__Task details__: Leave the pictures out and return every line below exactly.

:::::

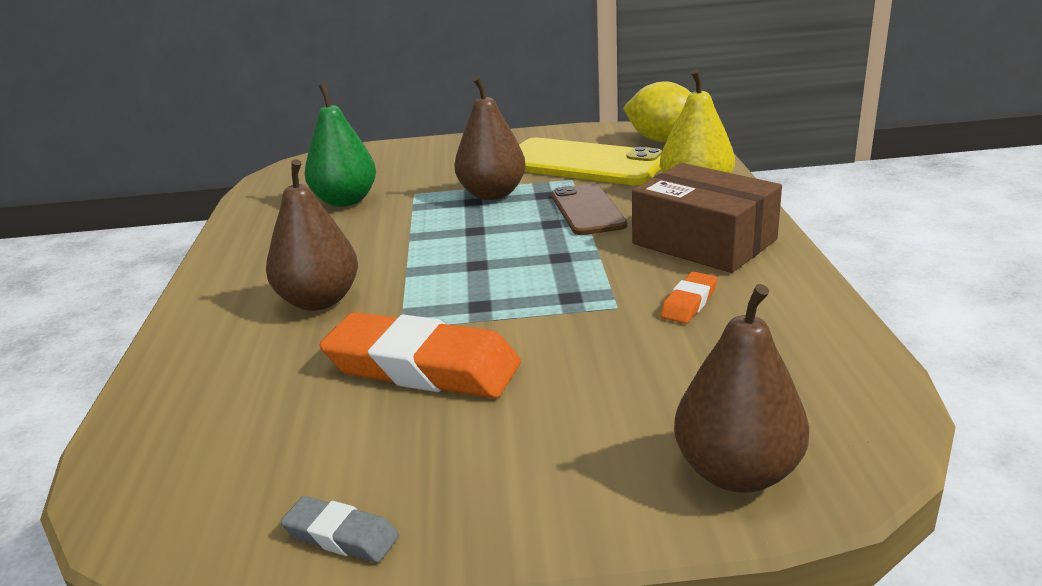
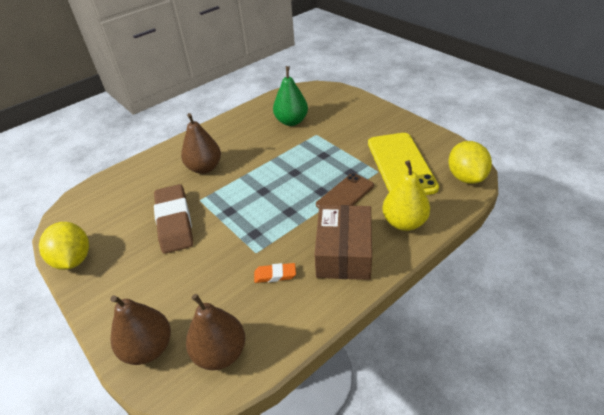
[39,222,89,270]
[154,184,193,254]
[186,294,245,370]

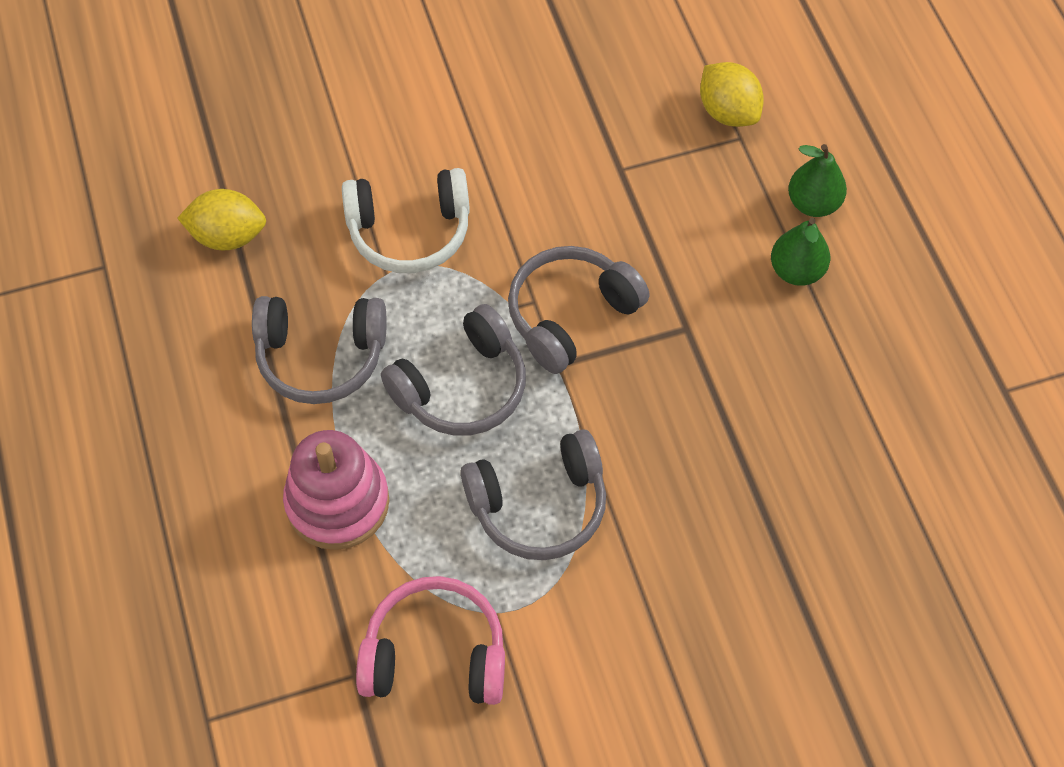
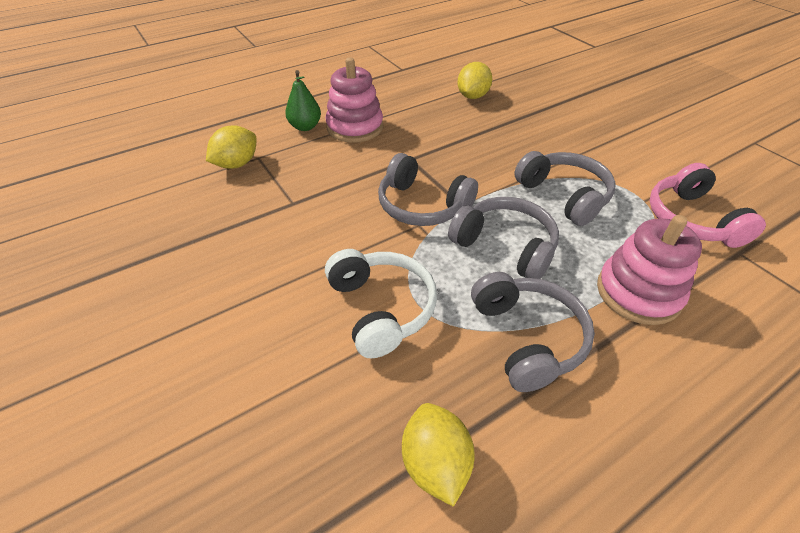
[325,57,383,143]
[458,62,492,99]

:::::

__Result for this task__:
[39,222,89,270]
[154,184,193,254]
[186,294,245,370]

[325,57,383,143]
[458,62,492,99]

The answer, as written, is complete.